_AIM OF THE EXERCISE_.
Scan the data that follows and count the lines with the string "from"; answer with the count alone.

□ □ □ □ □ □ □

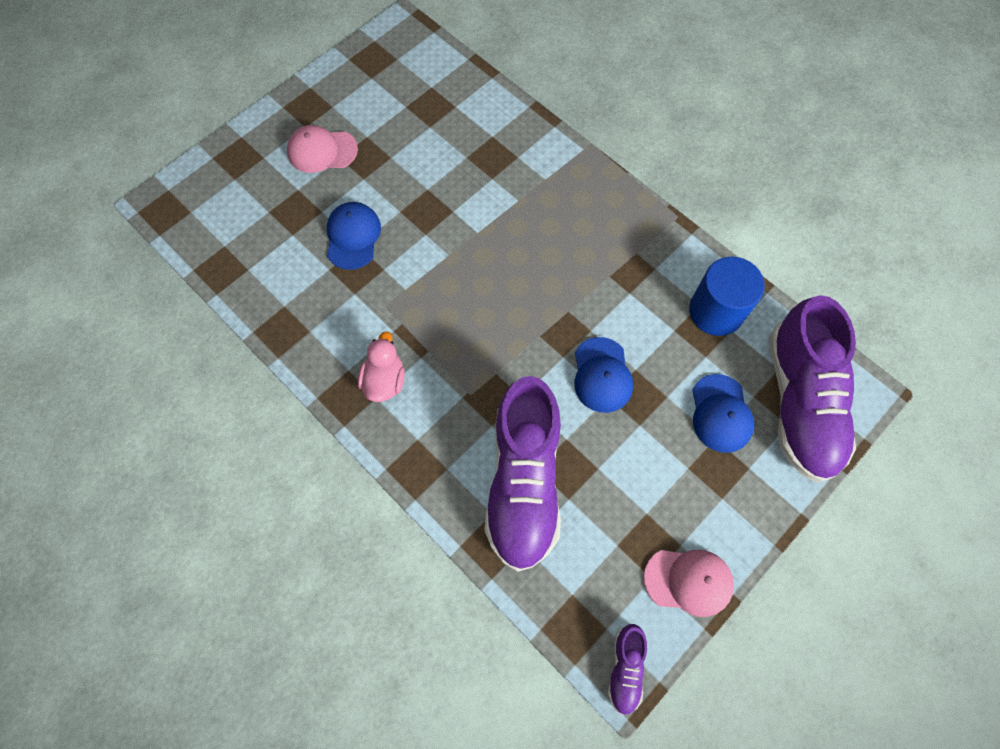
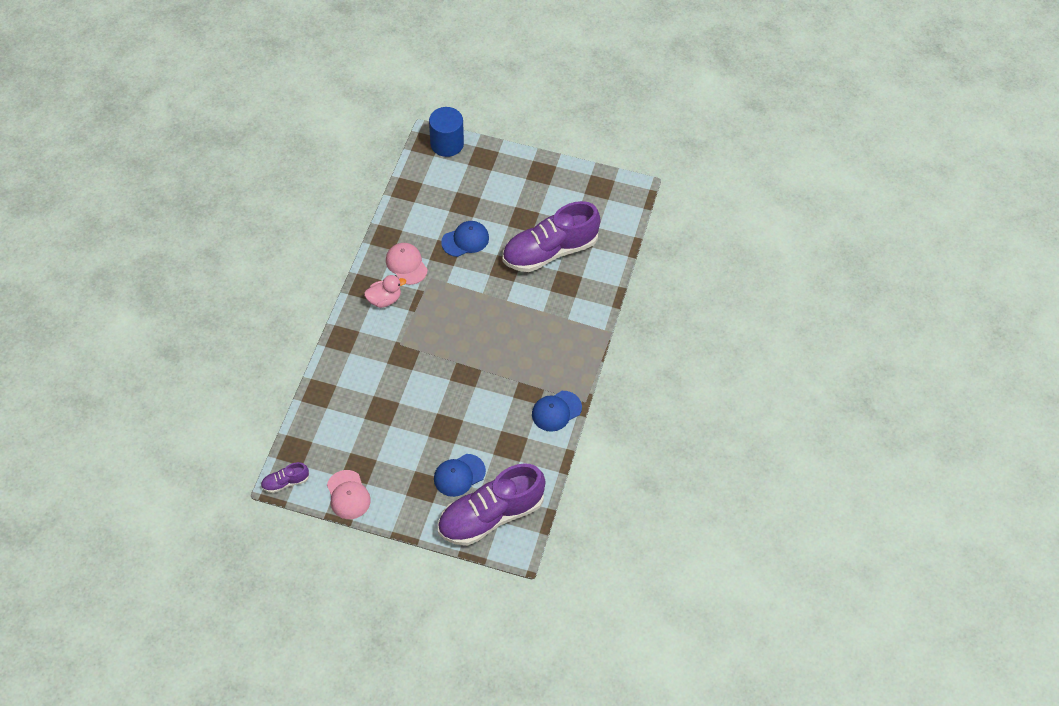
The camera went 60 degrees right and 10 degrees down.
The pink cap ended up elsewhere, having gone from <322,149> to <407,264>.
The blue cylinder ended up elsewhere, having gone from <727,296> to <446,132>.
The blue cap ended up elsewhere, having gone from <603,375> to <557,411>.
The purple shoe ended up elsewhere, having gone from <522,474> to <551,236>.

□ □ □ □ □ □ □

_SOLUTION TO THIS TASK_.
4